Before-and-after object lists
____________

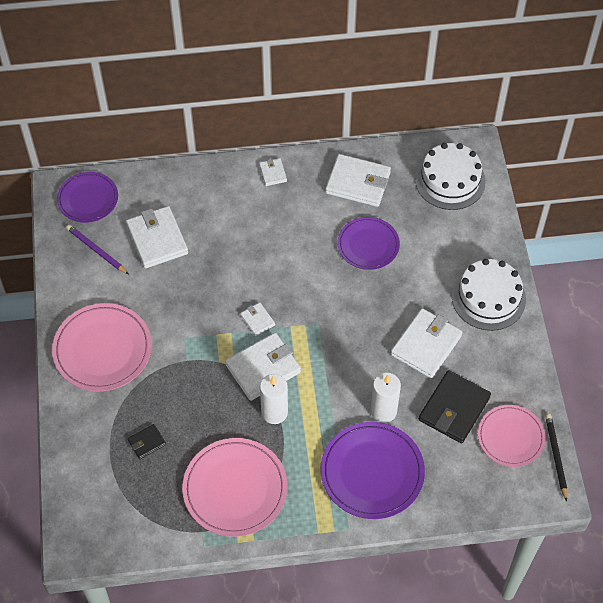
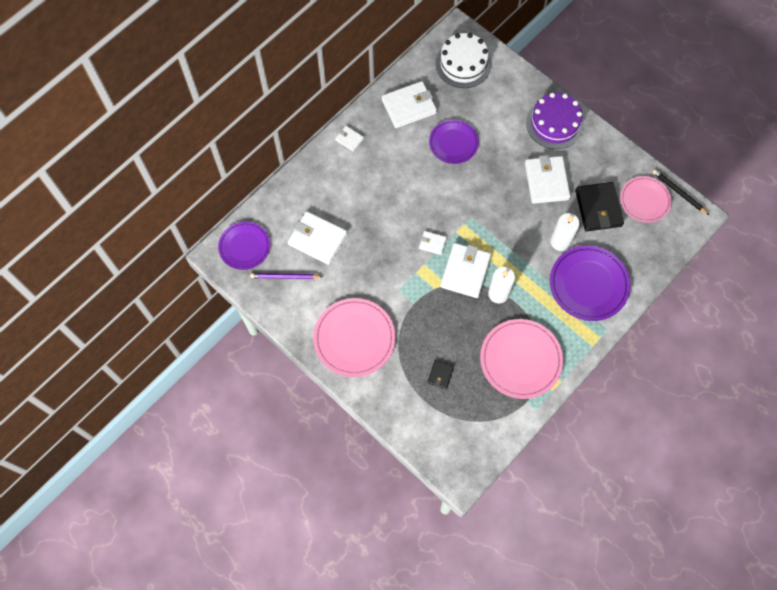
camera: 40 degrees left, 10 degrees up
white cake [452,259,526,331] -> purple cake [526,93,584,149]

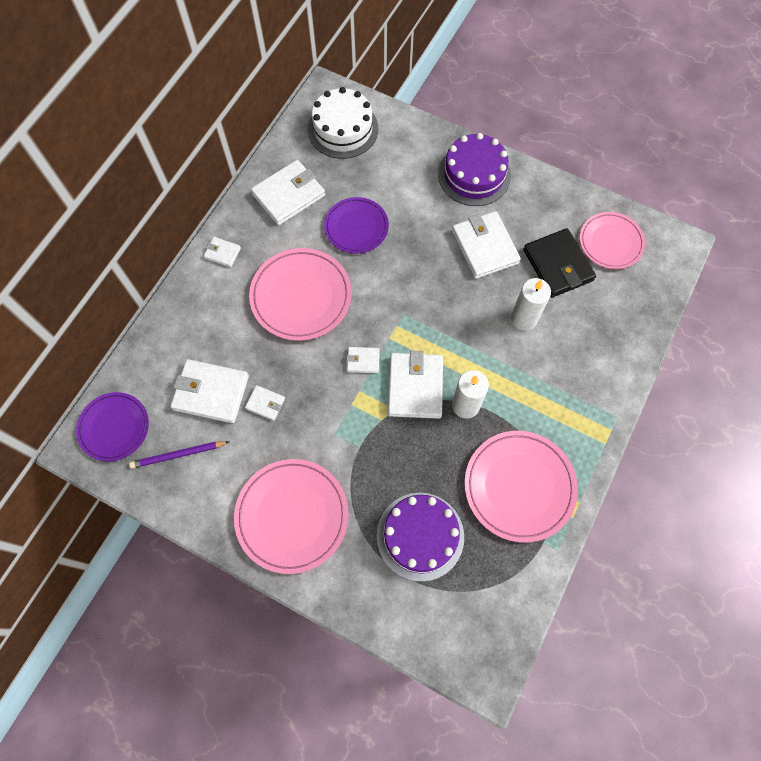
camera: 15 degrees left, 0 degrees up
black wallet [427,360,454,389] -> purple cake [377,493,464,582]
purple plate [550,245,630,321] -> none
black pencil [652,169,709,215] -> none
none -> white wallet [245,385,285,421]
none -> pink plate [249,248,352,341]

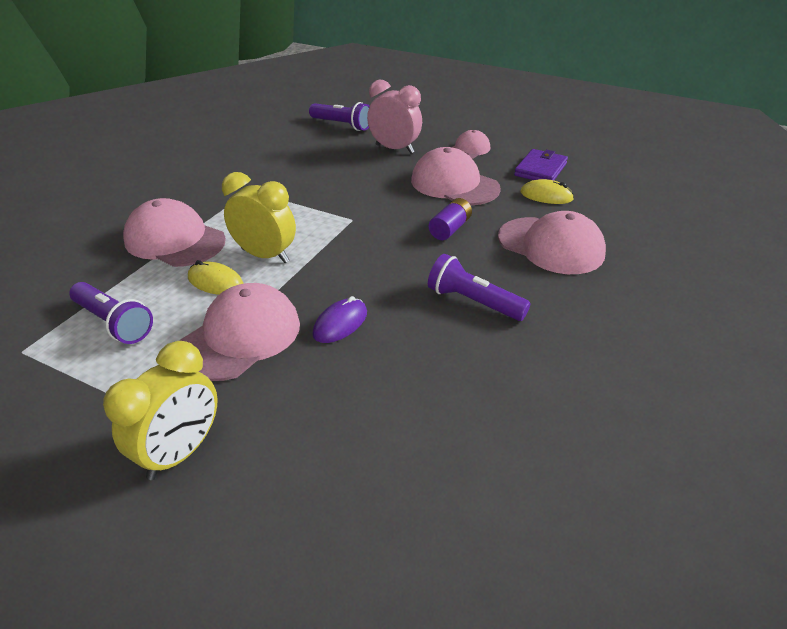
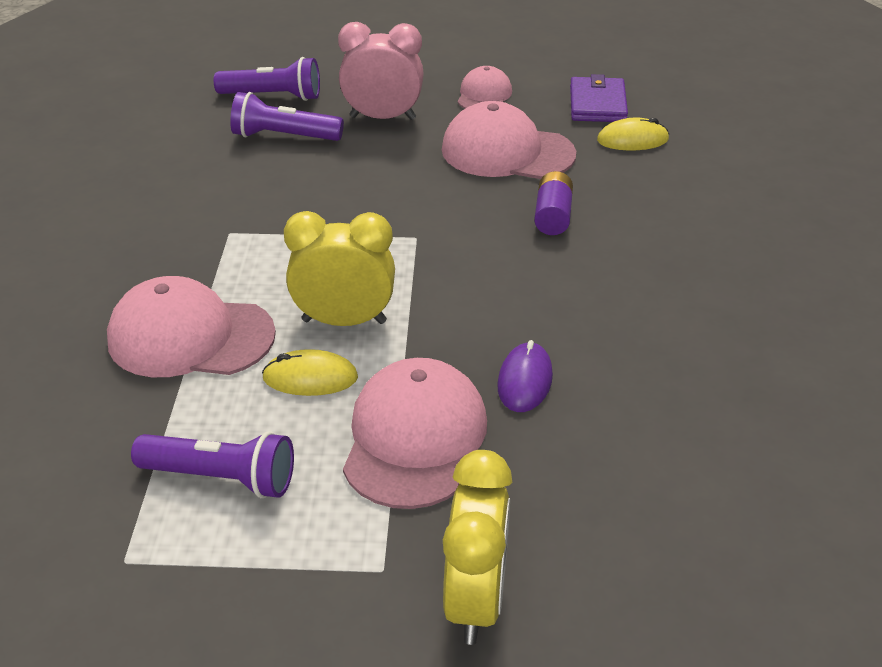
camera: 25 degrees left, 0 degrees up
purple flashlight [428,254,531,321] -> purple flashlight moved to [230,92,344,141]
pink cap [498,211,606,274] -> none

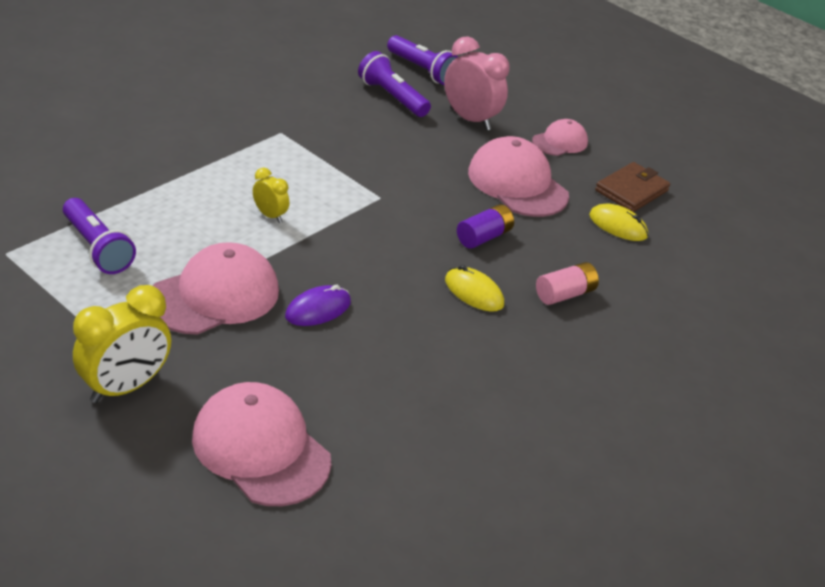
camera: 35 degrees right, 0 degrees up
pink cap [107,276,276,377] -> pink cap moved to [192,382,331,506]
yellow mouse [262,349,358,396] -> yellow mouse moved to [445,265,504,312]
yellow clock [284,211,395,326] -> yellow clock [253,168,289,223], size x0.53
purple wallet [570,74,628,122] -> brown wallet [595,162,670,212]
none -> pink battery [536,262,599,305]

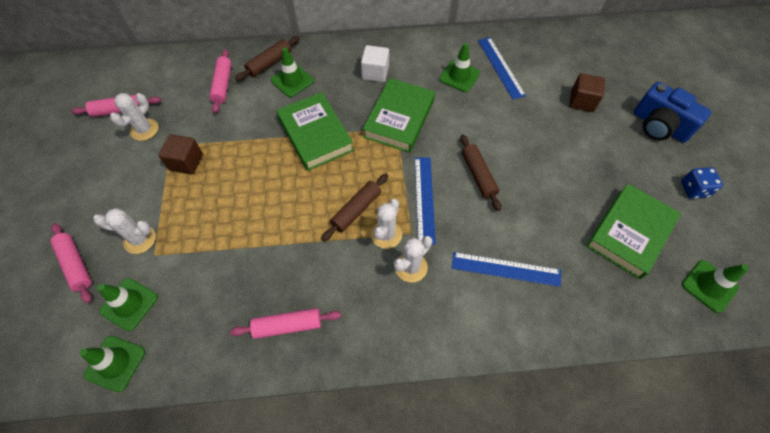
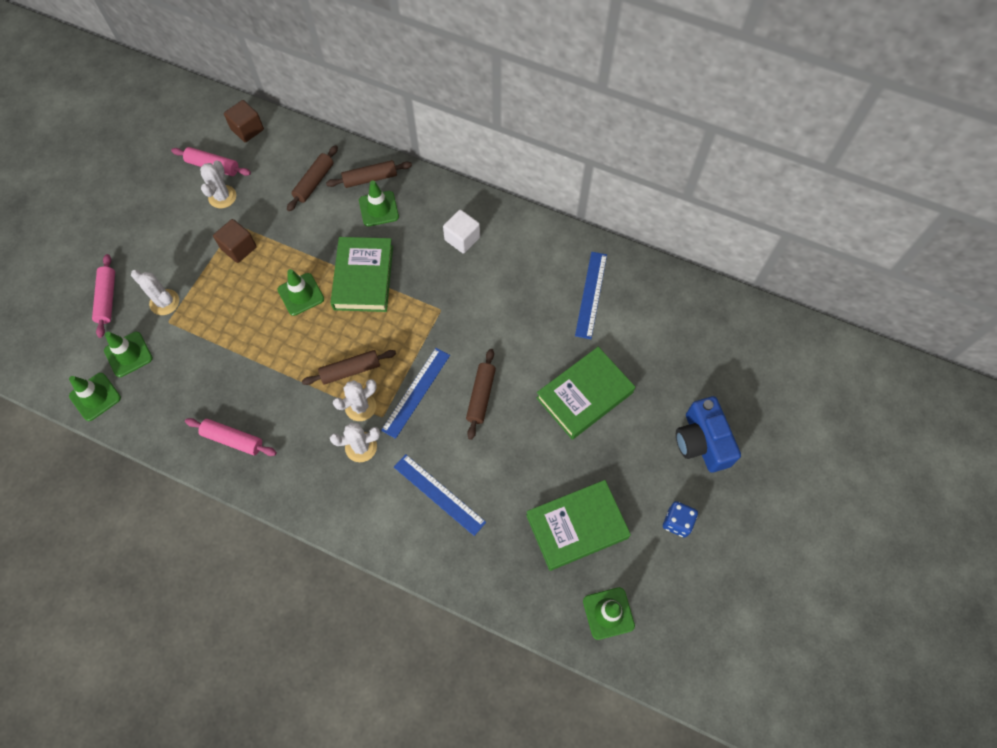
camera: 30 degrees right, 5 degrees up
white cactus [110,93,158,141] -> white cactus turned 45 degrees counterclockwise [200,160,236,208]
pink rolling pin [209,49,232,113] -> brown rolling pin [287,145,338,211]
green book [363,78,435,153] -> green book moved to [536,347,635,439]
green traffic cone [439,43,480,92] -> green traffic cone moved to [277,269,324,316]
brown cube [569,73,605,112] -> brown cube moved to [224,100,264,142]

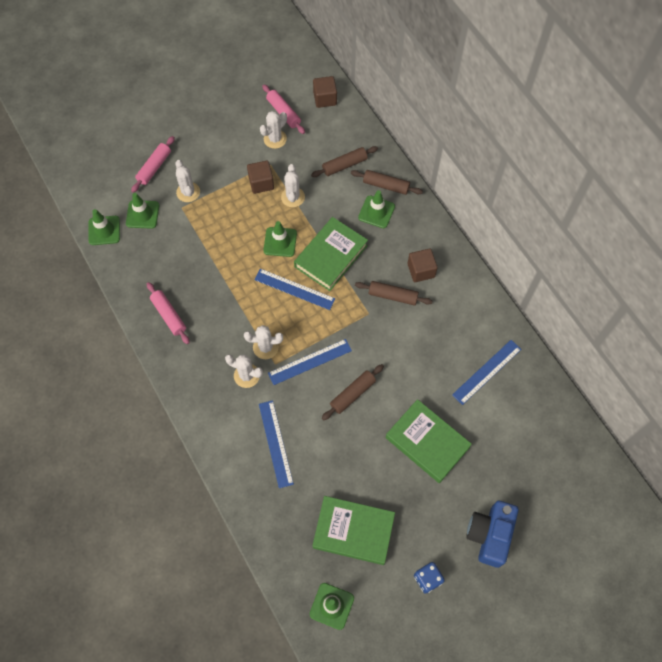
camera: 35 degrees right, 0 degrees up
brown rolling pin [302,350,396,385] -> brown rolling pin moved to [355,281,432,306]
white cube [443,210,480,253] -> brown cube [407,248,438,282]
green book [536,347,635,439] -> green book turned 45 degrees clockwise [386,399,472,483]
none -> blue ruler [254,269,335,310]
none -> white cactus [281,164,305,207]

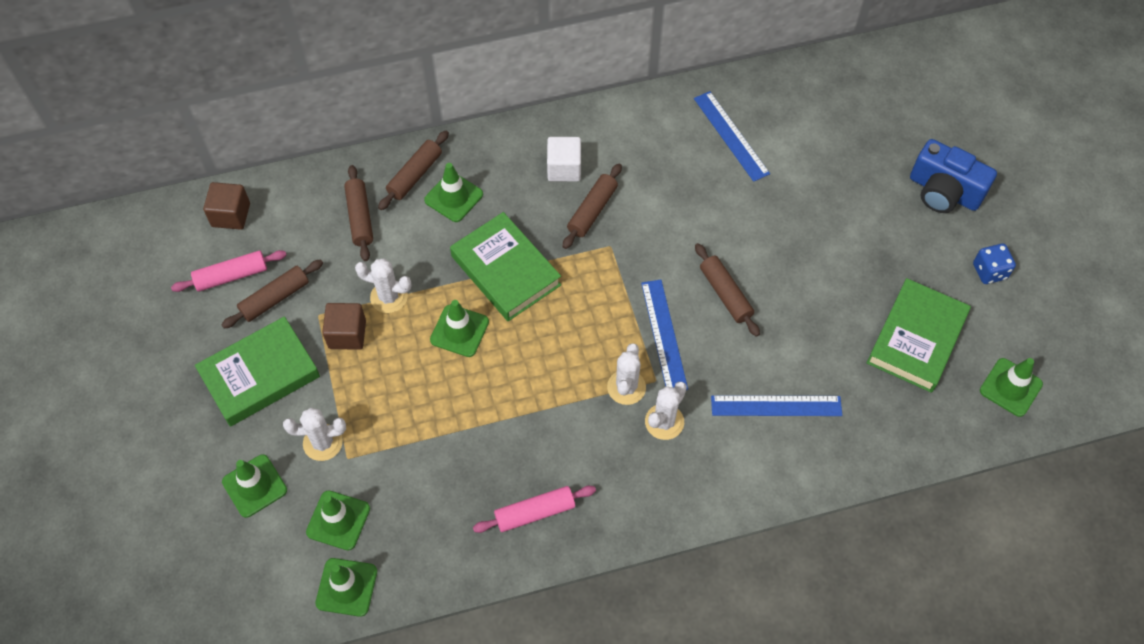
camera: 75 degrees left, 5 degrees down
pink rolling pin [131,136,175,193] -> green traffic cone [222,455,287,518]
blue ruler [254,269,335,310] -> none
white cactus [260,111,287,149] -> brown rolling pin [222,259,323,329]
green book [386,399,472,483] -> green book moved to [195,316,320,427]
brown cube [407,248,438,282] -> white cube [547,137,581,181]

____________

* _What is expected_:
Give again, exactly as written above, each line from the one that has "purple plate [550,245,630,321] -> none" to the one that has "green book [363,78,435,153]", both included; omit the pictures.

* _Written solution_:
purple plate [550,245,630,321] -> none
black pencil [652,169,709,215] -> none
none -> white wallet [245,385,285,421]
none -> pink plate [249,248,352,341]

camera: 25 degrees left, 0 degrees up
purple flashlight [428,254,531,321] -> purple flashlight moved to [230,92,344,141]
pink cap [498,211,606,274] -> none

camera: 35 degrees right, 0 degrees up
pink cap [107,276,276,377] -> pink cap moved to [192,382,331,506]
yellow mouse [262,349,358,396] -> yellow mouse moved to [445,265,504,312]
yellow clock [284,211,395,326] -> yellow clock [253,168,289,223], size x0.53
purple wallet [570,74,628,122] -> brown wallet [595,162,670,212]
none -> pink battery [536,262,599,305]

camera: 30 degrees right, 5 degrees up
white cactus [110,93,158,141] -> white cactus turned 45 degrees counterclockwise [200,160,236,208]
pink rolling pin [209,49,232,113] -> brown rolling pin [287,145,338,211]
green book [363,78,435,153] -> green book moved to [536,347,635,439]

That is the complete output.